## What is being asked
With the line containing "- move: orange" as the start and the line containing "- rotate: orange" as the end, transcribe that span of the entries below exactly, including both.

## Records from a collection
------------

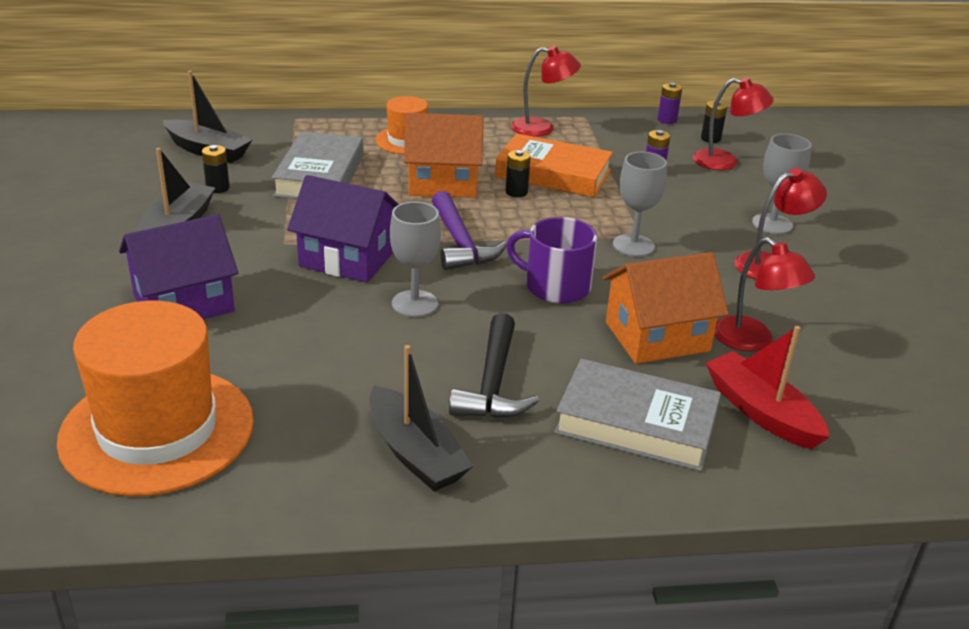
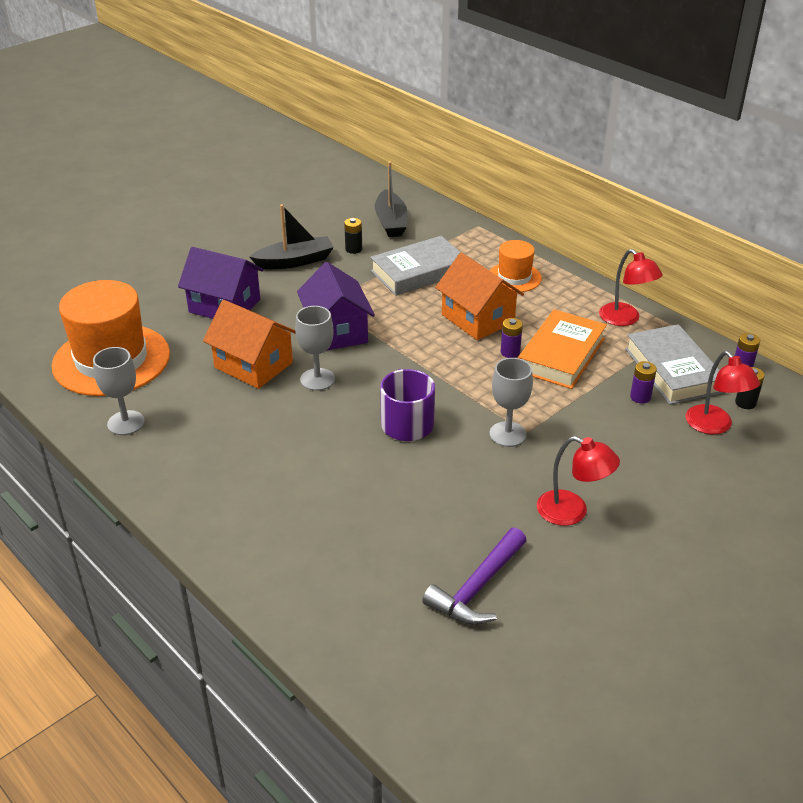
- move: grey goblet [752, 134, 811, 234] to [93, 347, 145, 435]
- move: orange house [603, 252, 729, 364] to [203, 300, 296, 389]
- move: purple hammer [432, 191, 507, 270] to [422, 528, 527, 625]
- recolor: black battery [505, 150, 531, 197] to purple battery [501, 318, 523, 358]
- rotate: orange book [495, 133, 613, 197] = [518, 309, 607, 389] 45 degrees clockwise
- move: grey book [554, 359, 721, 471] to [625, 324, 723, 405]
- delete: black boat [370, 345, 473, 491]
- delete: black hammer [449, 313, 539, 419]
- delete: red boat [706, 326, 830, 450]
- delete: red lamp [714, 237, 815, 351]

------------

## Result for this exercise
- move: orange house [603, 252, 729, 364] to [203, 300, 296, 389]
- move: purple hammer [432, 191, 507, 270] to [422, 528, 527, 625]
- recolor: black battery [505, 150, 531, 197] to purple battery [501, 318, 523, 358]
- rotate: orange book [495, 133, 613, 197] = [518, 309, 607, 389] 45 degrees clockwise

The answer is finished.